(ENTRIES SHOWN Opens)
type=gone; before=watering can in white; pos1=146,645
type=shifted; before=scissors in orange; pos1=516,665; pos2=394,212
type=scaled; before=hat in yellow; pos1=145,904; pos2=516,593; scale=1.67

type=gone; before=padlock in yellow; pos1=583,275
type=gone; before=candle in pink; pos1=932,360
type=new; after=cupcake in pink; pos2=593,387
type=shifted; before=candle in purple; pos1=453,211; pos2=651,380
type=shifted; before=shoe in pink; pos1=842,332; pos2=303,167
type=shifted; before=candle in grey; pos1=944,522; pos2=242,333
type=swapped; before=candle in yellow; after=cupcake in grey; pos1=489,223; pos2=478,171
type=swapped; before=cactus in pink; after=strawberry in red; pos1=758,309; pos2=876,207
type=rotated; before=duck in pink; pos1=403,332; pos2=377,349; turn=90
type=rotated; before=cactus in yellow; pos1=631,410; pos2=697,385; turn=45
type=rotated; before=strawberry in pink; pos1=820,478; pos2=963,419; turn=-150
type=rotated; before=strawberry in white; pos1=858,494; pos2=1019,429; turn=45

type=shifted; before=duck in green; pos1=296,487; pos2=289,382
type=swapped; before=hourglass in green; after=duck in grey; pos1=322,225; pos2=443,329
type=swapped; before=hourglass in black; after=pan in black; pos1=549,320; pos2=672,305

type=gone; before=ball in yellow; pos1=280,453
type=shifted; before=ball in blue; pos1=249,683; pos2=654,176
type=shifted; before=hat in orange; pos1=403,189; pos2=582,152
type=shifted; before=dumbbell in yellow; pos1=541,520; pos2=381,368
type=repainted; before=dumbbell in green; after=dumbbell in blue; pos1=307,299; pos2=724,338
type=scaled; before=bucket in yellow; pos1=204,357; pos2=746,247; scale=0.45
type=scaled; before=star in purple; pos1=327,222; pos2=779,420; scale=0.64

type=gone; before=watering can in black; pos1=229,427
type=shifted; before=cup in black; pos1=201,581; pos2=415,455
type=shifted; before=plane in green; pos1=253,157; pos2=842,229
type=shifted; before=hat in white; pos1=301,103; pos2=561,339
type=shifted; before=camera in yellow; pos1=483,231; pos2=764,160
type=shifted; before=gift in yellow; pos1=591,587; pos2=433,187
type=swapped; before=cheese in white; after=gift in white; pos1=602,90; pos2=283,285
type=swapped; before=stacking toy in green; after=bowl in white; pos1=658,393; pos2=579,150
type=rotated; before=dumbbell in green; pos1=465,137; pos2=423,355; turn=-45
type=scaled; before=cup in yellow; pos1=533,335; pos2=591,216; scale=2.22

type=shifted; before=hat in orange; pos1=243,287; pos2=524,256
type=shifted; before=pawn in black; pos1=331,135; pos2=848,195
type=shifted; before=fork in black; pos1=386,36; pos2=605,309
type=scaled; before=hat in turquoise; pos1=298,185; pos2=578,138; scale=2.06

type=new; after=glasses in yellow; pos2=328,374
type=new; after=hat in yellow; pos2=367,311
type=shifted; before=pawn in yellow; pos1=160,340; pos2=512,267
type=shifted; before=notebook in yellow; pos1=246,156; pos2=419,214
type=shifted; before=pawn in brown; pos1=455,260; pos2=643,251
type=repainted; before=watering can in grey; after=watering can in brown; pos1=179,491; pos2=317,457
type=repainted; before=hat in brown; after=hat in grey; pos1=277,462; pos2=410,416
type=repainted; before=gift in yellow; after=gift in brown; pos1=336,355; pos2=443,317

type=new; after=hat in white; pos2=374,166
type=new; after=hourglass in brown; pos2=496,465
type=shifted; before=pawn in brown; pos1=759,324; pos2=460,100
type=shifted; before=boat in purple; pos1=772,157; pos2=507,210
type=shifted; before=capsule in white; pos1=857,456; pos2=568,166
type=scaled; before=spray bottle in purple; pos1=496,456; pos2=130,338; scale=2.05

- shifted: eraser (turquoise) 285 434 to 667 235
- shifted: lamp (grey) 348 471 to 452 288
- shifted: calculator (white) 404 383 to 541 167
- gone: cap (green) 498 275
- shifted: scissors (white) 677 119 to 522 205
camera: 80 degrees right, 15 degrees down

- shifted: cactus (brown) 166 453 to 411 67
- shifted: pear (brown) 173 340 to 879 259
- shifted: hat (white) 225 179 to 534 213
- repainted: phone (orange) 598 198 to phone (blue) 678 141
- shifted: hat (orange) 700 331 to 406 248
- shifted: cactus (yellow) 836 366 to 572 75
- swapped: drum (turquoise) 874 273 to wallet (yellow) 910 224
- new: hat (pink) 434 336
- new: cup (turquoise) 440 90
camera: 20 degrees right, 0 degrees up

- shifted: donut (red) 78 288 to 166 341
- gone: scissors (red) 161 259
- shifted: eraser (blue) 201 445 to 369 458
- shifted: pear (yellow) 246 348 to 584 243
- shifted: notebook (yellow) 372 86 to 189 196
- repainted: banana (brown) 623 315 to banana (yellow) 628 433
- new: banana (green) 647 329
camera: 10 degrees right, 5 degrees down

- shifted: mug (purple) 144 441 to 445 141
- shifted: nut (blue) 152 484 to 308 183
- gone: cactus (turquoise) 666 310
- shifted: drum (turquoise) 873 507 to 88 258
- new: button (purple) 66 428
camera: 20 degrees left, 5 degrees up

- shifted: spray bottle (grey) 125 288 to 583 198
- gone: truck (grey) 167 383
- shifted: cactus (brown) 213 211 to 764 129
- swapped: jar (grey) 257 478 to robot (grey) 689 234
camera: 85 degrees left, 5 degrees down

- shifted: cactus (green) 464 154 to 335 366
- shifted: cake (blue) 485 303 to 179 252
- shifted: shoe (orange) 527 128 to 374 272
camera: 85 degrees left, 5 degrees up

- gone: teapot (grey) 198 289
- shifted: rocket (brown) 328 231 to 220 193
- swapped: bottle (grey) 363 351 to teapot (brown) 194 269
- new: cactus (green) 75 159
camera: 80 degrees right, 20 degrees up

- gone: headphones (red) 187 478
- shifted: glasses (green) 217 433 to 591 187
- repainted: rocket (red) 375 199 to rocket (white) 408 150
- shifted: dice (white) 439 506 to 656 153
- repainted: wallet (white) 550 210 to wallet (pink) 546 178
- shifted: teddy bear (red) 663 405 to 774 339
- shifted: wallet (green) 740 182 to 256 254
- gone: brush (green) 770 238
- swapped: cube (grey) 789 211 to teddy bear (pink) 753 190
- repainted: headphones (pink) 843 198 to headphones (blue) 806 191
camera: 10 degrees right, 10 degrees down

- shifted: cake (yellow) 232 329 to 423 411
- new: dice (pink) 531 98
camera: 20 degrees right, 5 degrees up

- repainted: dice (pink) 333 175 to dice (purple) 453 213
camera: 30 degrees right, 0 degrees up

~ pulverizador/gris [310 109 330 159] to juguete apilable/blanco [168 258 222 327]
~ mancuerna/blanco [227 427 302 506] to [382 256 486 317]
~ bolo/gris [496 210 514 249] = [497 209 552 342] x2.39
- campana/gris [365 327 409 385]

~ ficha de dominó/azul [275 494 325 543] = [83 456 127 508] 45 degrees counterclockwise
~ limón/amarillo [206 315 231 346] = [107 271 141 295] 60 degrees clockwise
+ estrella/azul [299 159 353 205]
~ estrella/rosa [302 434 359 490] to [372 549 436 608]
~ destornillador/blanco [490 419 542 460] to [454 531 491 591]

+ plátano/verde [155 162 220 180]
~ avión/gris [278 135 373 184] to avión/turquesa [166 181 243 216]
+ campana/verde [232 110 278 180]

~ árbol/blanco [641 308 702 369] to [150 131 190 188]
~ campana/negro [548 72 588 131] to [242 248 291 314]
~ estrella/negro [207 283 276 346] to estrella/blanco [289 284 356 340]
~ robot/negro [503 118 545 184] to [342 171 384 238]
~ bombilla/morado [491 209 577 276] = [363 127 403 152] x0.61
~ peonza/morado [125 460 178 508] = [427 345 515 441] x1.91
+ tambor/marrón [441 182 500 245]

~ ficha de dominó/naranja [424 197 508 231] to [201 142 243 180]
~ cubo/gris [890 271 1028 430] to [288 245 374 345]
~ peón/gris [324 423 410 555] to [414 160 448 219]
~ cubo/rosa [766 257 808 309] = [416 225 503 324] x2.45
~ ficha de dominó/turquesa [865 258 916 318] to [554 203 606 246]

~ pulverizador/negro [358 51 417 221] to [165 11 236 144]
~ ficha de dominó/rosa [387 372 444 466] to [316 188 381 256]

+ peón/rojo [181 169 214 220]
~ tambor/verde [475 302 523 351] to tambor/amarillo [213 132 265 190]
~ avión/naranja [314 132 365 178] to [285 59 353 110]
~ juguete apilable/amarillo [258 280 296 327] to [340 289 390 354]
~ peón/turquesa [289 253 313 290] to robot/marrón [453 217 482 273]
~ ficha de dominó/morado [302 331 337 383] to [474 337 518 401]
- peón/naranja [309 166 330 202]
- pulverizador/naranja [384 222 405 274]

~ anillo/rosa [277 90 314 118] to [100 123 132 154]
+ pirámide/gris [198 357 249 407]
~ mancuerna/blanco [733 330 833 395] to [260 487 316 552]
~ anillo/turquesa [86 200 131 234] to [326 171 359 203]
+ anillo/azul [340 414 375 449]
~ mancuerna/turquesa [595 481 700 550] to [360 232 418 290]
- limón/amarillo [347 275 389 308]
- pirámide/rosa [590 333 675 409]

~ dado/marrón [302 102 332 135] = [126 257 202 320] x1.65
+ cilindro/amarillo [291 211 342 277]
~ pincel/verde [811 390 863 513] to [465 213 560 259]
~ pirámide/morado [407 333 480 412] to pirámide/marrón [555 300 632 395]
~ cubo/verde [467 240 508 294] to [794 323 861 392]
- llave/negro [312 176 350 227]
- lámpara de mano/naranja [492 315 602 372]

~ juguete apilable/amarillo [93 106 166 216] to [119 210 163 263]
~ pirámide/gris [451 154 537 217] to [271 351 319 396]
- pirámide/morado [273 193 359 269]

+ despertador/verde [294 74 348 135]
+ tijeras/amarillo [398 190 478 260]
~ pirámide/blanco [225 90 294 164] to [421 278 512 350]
(ENTRIES SHOWN Closes)
Among the entries above, the line containing "503 324] x2.45", the line containing "188 381 256]", and all lines between them are to be restated word for word; nothing else belongs in the reply.

~ cubo/rosa [766 257 808 309] = [416 225 503 324] x2.45
~ ficha de dominó/turquesa [865 258 916 318] to [554 203 606 246]

~ pulverizador/negro [358 51 417 221] to [165 11 236 144]
~ ficha de dominó/rosa [387 372 444 466] to [316 188 381 256]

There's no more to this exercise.